Exercise: Return each line of the material below that contains the string "breathe", with case significant in the match.

Provided information:

-=-=-

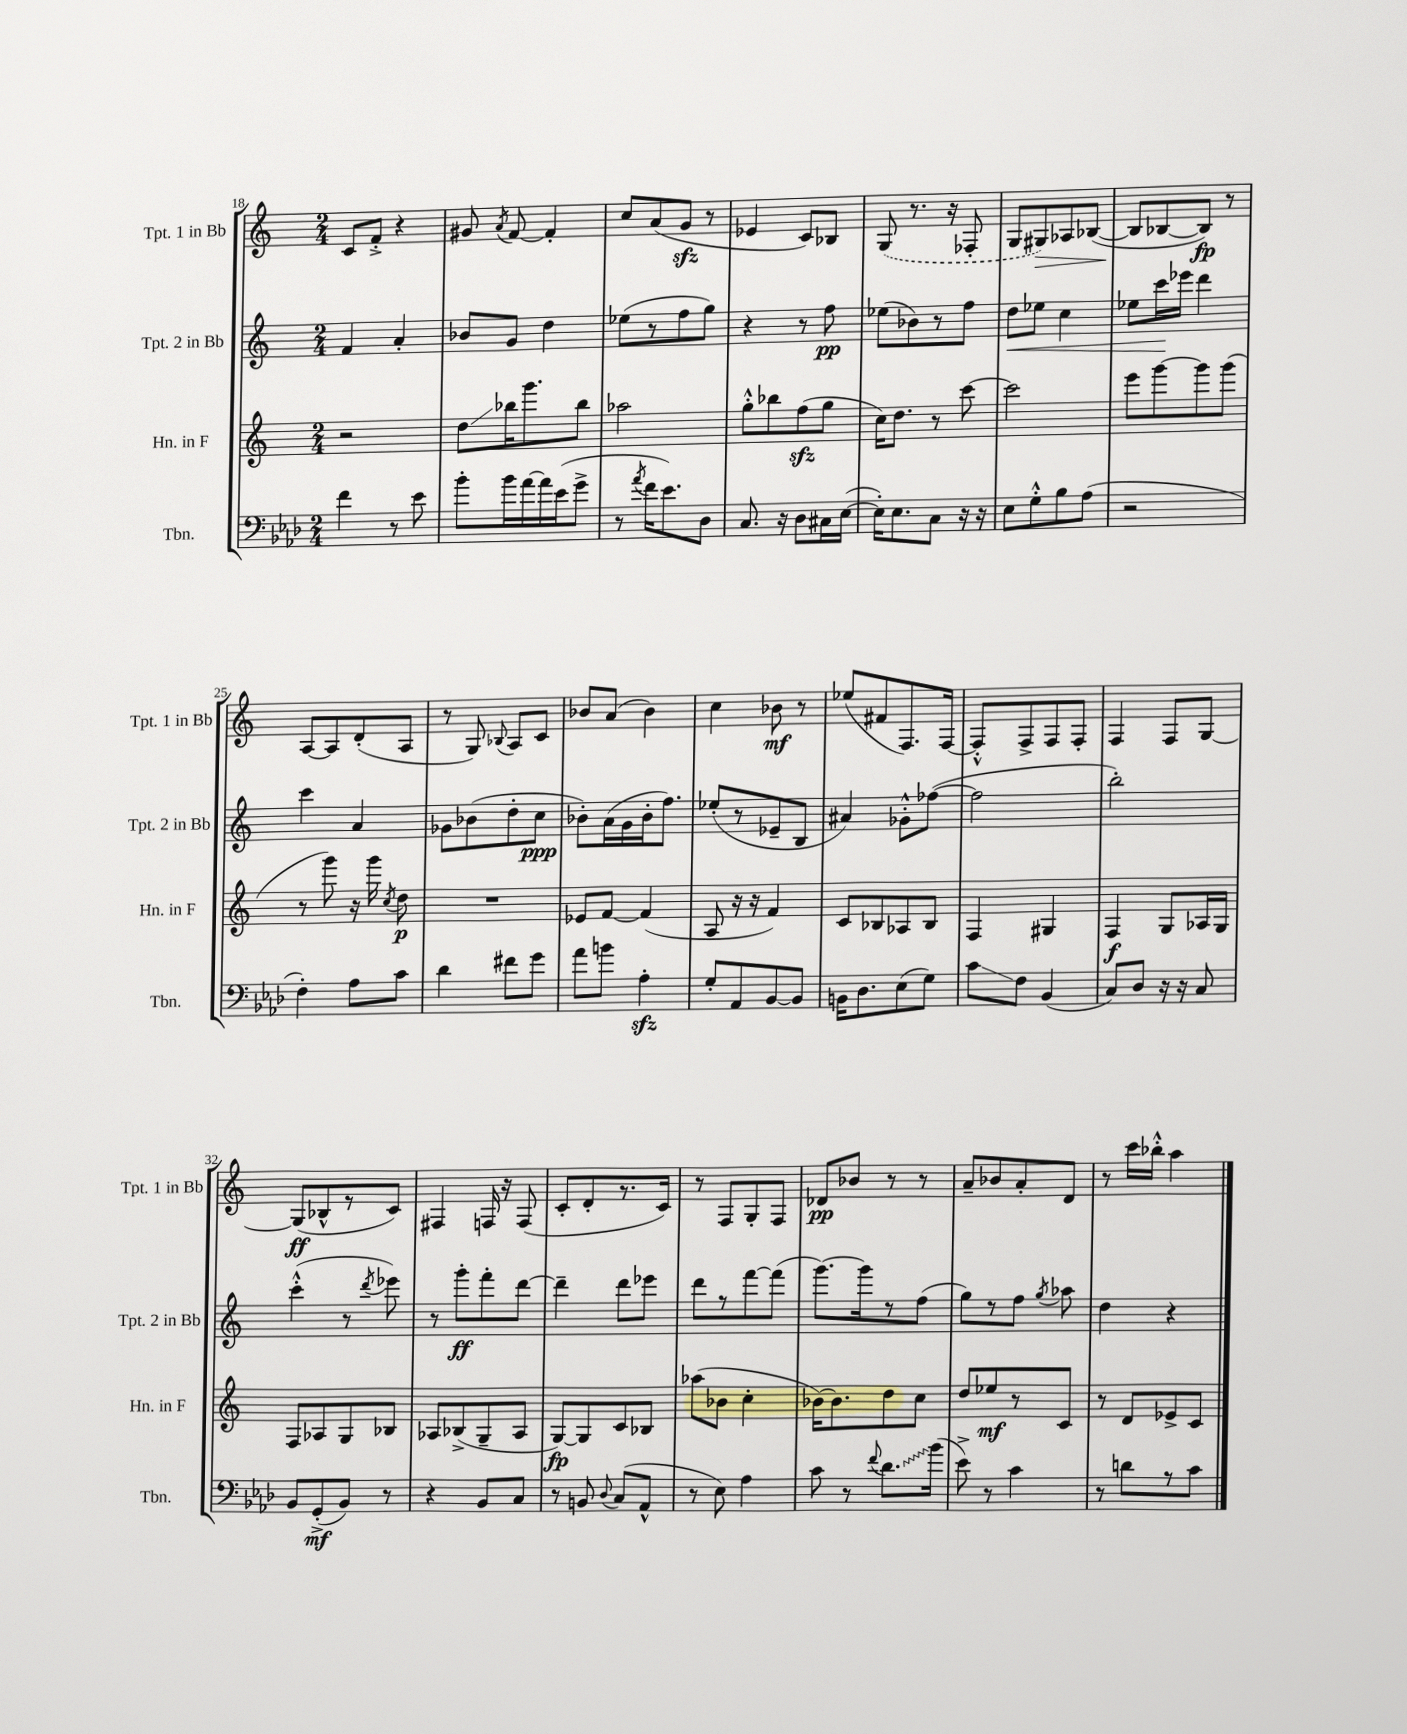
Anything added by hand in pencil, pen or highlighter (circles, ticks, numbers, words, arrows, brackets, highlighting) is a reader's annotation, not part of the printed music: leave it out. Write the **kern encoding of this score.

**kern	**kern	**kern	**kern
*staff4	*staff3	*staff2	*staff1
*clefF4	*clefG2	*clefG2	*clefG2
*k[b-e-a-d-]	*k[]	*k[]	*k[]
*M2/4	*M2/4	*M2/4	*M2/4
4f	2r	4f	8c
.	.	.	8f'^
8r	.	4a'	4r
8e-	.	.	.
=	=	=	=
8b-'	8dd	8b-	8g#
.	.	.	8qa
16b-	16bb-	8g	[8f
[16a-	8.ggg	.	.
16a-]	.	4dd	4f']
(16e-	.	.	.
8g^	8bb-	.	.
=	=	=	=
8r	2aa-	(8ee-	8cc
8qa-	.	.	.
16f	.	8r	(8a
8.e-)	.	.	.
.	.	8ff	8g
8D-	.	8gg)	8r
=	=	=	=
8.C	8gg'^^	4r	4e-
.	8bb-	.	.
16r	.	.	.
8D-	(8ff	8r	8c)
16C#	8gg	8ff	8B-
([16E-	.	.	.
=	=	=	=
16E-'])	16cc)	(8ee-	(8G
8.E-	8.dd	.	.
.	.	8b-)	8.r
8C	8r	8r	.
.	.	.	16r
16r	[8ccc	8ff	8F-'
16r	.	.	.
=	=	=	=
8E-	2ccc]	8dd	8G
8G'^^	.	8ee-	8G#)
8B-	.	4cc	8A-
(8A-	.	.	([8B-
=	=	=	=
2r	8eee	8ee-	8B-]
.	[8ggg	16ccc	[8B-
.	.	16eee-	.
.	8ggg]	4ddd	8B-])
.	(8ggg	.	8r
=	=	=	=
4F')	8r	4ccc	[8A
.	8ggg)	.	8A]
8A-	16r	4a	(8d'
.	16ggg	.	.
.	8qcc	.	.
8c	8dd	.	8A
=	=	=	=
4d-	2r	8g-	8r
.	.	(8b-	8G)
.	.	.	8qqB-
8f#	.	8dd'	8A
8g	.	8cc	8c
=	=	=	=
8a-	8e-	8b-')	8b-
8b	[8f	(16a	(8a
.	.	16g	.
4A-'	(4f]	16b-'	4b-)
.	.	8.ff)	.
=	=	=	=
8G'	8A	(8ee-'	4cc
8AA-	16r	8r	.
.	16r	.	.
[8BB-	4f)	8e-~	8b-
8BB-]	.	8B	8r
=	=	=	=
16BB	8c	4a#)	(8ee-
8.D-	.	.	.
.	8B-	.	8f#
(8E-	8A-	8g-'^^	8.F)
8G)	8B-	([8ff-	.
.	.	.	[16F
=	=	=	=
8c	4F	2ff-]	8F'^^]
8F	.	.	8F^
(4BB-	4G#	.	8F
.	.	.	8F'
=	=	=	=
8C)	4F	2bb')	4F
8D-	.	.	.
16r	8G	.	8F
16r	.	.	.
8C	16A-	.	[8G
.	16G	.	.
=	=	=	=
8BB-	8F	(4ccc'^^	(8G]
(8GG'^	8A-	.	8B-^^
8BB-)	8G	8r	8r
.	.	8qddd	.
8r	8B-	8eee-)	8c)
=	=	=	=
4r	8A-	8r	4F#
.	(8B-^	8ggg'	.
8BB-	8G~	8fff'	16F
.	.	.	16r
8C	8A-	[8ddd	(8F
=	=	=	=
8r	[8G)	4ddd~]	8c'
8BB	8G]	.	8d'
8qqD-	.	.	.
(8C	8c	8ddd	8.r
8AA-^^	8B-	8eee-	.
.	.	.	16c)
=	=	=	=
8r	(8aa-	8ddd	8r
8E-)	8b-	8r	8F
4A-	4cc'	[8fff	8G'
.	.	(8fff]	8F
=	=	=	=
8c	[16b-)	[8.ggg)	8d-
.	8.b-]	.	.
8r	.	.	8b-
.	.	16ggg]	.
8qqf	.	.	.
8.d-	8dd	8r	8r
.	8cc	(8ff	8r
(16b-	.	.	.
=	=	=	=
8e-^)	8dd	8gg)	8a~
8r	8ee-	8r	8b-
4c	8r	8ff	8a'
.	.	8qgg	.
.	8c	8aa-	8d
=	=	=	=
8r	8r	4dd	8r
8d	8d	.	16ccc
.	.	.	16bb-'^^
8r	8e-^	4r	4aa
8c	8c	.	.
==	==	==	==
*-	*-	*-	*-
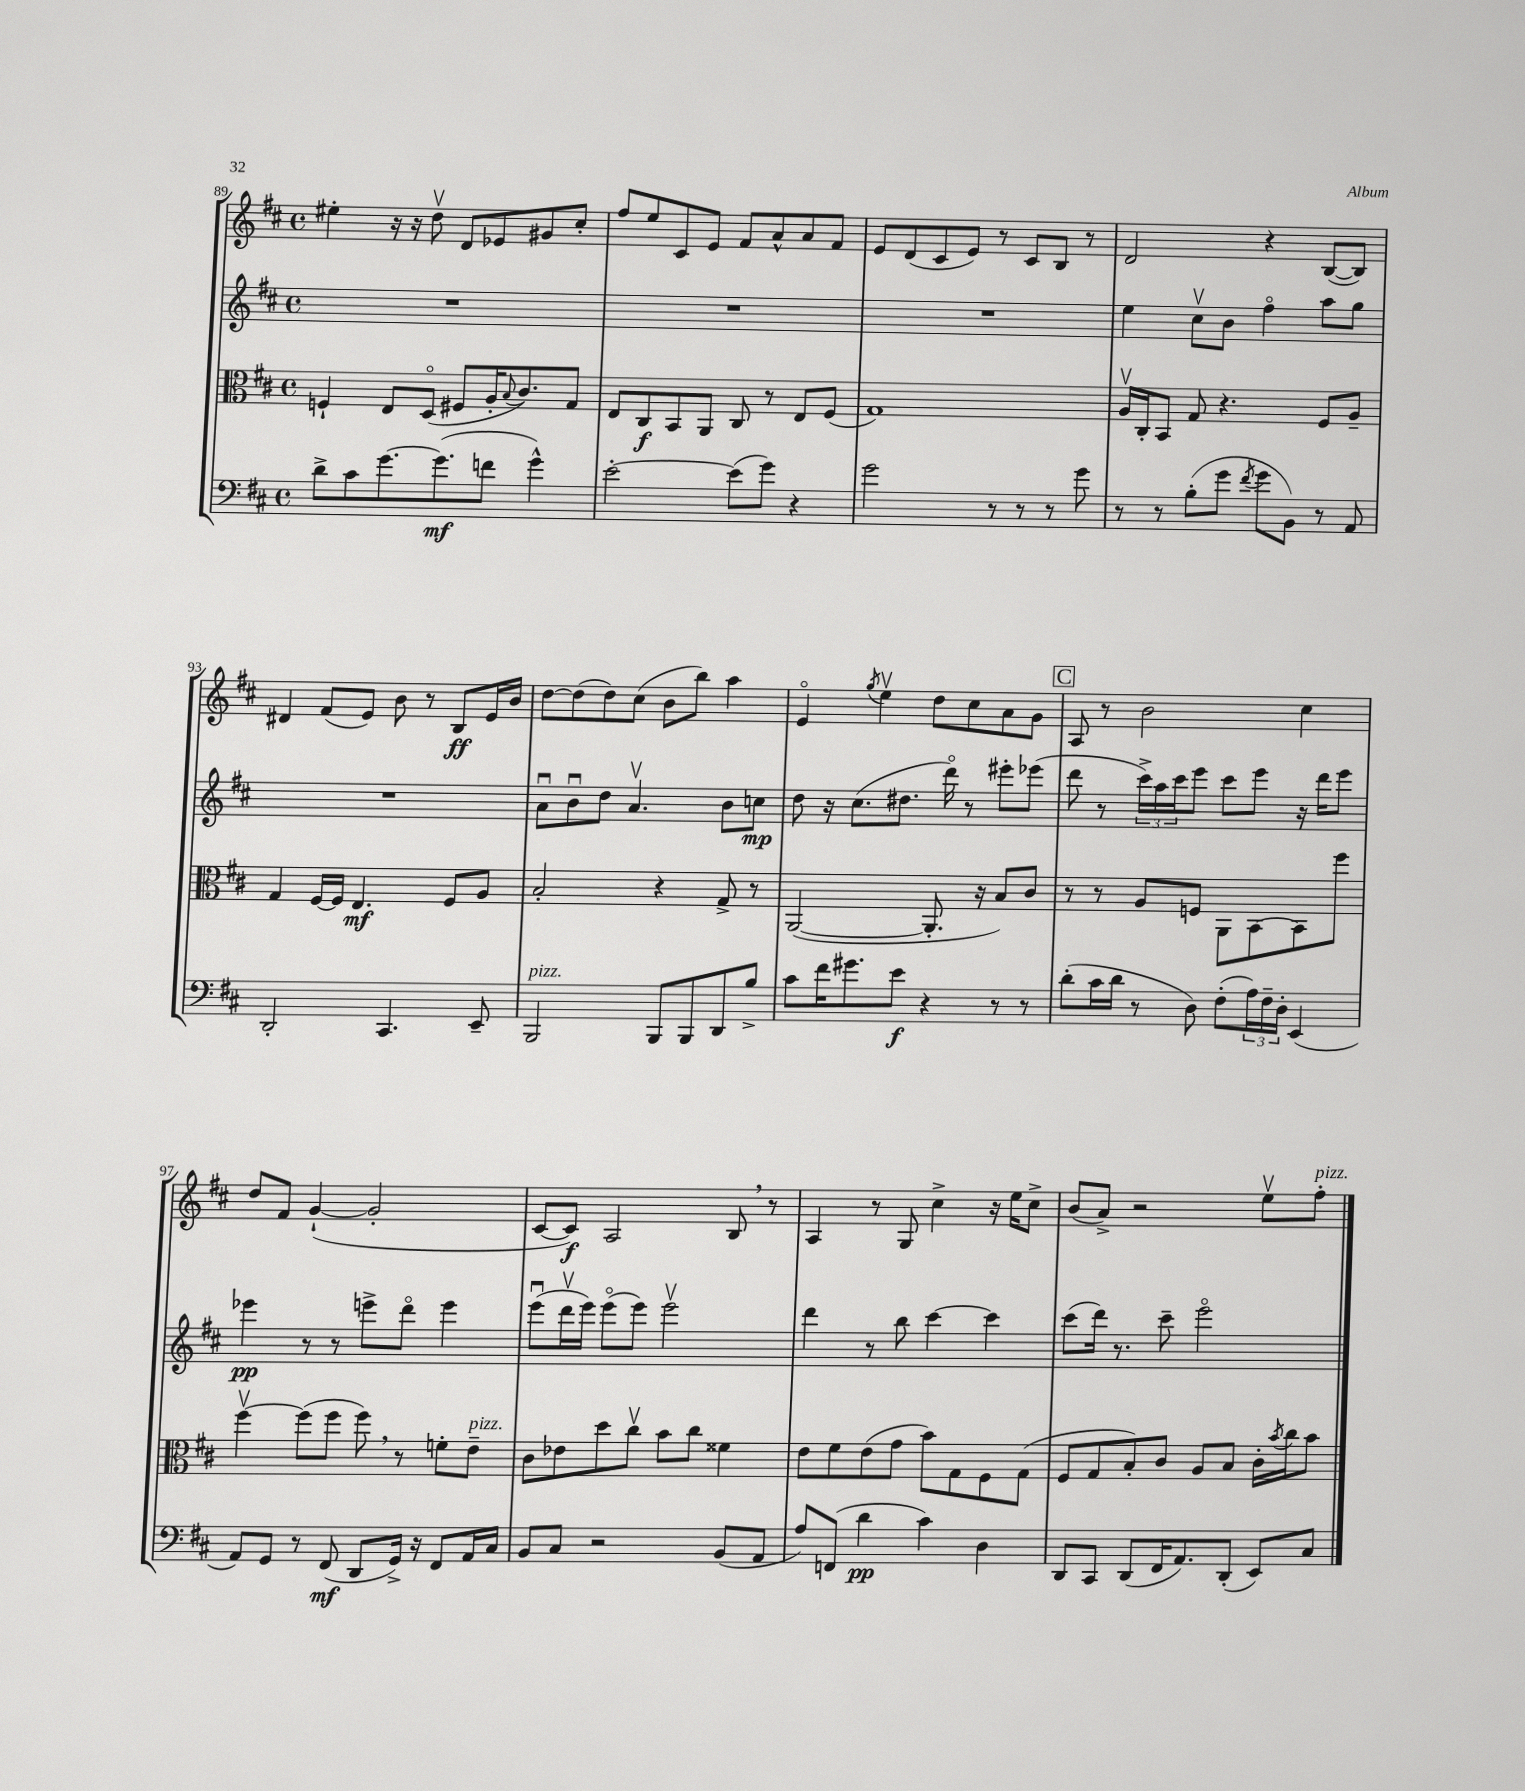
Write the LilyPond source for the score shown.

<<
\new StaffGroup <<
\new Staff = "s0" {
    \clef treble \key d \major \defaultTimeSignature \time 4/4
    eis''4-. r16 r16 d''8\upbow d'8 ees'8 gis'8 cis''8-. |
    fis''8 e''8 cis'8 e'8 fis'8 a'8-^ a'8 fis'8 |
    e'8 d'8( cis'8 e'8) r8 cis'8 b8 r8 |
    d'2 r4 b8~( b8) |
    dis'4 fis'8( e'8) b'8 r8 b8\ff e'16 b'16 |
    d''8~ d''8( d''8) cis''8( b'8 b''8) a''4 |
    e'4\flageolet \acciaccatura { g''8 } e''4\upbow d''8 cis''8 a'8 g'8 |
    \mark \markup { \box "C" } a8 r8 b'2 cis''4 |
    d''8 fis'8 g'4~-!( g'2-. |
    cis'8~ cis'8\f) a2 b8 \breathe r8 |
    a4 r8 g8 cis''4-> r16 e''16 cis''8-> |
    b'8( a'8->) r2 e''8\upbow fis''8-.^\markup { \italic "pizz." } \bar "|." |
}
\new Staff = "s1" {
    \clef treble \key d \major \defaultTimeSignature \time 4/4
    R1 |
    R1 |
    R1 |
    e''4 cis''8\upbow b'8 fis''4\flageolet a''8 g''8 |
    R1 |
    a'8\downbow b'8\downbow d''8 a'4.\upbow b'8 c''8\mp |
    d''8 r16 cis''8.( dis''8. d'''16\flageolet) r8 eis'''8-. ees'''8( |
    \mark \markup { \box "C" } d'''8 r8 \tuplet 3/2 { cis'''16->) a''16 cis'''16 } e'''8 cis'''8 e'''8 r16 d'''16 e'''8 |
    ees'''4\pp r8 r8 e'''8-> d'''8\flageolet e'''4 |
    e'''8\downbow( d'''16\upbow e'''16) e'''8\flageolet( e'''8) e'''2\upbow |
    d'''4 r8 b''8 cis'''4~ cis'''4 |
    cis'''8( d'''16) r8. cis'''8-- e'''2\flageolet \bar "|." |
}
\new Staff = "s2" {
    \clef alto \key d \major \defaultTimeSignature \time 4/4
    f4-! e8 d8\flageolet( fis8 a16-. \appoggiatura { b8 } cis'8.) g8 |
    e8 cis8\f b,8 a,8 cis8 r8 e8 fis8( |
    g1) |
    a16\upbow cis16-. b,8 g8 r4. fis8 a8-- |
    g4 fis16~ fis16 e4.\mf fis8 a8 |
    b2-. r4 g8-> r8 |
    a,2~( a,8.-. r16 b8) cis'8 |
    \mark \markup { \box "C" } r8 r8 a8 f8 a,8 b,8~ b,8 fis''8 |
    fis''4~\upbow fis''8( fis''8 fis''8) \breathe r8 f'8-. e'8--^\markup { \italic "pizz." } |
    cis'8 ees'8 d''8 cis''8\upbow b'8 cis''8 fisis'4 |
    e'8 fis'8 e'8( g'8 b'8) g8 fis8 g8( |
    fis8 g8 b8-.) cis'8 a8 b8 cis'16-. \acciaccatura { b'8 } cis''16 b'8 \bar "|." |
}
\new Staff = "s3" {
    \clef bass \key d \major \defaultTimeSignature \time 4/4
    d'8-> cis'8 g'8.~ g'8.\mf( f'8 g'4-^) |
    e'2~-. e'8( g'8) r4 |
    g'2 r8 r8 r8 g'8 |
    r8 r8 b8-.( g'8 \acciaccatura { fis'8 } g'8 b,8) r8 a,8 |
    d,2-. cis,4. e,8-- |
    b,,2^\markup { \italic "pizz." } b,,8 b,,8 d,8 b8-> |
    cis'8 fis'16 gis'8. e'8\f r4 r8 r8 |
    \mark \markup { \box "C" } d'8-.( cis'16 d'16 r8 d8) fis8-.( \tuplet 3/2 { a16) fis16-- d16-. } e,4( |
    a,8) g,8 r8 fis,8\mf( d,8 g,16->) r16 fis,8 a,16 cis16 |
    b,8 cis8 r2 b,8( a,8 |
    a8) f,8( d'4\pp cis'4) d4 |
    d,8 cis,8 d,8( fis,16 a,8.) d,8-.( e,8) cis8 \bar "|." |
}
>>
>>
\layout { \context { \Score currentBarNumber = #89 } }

-=-=-

Response to the task:
    cis'8~ cis'8\f) a2 b8 \breathe r8 |
    fis''4~\upbow fis''8( fis''8 fis''8) \breathe r8 f'8-. e'8--^\markup { \italic "pizz." } |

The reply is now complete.